*TASK*:
Your task is to extract the lines from the one holding "yellow cross: moved 5 px down" through the end of the material. Set them down exactly and add nothing.

=== RECORDS PROVIDED ===

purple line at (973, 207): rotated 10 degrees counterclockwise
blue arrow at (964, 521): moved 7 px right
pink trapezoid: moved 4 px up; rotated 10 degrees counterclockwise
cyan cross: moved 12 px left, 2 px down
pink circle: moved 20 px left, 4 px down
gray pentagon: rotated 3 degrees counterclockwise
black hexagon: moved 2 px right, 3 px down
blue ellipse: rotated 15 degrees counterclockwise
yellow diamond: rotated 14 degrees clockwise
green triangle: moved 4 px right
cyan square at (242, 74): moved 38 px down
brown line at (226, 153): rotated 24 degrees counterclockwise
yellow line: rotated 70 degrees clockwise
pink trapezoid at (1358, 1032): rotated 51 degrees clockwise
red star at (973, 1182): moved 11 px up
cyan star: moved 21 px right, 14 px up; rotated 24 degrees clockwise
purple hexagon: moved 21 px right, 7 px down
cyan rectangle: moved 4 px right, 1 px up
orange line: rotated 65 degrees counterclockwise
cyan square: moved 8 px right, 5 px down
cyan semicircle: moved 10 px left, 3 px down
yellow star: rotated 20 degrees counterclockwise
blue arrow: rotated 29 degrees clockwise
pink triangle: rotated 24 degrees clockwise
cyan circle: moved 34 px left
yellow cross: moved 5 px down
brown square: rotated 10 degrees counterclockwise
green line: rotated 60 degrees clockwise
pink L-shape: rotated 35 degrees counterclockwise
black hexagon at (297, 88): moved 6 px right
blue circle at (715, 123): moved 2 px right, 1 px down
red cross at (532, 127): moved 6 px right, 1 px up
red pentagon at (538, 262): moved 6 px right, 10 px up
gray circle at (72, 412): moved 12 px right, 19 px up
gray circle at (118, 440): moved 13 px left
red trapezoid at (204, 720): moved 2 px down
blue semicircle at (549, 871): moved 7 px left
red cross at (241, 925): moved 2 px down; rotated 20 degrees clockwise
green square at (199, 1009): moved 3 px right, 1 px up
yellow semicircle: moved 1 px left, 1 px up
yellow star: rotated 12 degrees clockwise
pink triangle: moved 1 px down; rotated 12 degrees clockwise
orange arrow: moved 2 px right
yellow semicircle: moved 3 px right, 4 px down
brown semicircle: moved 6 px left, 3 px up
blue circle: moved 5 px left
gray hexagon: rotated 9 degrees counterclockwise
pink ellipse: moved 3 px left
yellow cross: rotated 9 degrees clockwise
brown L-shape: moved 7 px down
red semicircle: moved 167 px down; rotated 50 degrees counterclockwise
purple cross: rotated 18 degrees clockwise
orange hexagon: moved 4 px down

===

*EXERCISE ANSWER*:
yellow cross: moved 5 px down
brown square: rotated 10 degrees counterclockwise
green line: rotated 60 degrees clockwise
pink L-shape: rotated 35 degrees counterclockwise
black hexagon at (297, 88): moved 6 px right
blue circle at (715, 123): moved 2 px right, 1 px down
red cross at (532, 127): moved 6 px right, 1 px up
red pentagon at (538, 262): moved 6 px right, 10 px up
gray circle at (72, 412): moved 12 px right, 19 px up
gray circle at (118, 440): moved 13 px left
red trapezoid at (204, 720): moved 2 px down
blue semicircle at (549, 871): moved 7 px left
red cross at (241, 925): moved 2 px down; rotated 20 degrees clockwise
green square at (199, 1009): moved 3 px right, 1 px up
yellow semicircle: moved 1 px left, 1 px up
yellow star: rotated 12 degrees clockwise
pink triangle: moved 1 px down; rotated 12 degrees clockwise
orange arrow: moved 2 px right
yellow semicircle: moved 3 px right, 4 px down
brown semicircle: moved 6 px left, 3 px up
blue circle: moved 5 px left
gray hexagon: rotated 9 degrees counterclockwise
pink ellipse: moved 3 px left
yellow cross: rotated 9 degrees clockwise
brown L-shape: moved 7 px down
red semicircle: moved 167 px down; rotated 50 degrees counterclockwise
purple cross: rotated 18 degrees clockwise
orange hexagon: moved 4 px down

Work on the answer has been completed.